# [What is being asked]
Reproduce only the stretch of entries below that begins at the first line and ends at the line holding "Someone carried the rimitegol".

──────── Record set

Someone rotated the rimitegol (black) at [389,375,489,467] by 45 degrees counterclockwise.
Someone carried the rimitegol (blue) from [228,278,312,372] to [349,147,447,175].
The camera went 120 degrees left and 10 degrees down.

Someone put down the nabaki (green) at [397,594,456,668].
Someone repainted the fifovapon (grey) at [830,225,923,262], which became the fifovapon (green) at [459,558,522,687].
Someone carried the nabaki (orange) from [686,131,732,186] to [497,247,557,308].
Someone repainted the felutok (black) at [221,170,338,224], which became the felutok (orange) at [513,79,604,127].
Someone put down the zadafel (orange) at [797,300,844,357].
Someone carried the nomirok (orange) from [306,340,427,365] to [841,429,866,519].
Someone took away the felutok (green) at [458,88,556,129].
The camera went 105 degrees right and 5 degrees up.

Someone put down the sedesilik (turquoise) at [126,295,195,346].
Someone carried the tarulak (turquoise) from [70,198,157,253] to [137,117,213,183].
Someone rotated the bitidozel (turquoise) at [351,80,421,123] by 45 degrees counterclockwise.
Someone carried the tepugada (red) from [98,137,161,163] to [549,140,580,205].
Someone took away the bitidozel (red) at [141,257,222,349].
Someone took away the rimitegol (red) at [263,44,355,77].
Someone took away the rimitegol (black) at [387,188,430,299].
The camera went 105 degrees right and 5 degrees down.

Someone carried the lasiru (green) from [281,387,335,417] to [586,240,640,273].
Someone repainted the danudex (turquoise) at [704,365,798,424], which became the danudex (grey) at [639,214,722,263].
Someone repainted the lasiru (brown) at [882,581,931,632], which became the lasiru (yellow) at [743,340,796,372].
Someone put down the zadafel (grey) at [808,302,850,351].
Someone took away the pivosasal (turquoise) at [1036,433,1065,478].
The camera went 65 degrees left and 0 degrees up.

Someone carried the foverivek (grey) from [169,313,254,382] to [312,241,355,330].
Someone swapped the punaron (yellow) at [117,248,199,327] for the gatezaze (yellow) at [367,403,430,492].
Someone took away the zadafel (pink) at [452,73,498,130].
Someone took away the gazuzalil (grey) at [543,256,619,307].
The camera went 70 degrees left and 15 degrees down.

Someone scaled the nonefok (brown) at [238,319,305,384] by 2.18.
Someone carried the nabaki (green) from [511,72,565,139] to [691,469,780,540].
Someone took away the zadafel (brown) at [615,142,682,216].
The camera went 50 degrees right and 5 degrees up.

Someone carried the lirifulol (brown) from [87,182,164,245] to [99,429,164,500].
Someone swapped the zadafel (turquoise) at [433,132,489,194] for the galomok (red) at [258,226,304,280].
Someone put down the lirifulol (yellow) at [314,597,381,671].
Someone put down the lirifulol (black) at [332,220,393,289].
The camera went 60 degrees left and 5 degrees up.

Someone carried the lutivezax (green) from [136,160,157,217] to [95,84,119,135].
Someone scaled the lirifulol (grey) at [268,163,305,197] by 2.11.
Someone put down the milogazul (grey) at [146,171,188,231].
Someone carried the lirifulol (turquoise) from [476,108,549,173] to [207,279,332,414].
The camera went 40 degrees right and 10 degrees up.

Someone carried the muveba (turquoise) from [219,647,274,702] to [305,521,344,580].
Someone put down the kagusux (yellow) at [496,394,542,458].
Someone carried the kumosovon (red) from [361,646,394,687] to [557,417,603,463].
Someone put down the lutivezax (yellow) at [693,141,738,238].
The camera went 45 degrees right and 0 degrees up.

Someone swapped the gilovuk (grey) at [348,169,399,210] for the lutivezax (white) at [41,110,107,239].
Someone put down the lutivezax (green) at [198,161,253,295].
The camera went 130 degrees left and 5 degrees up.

────────────────

# [Response box]
Someone rotated the rimitegol (black) at [389,375,489,467] by 45 degrees counterclockwise.
Someone carried the rimitegol (blue) from [228,278,312,372] to [349,147,447,175].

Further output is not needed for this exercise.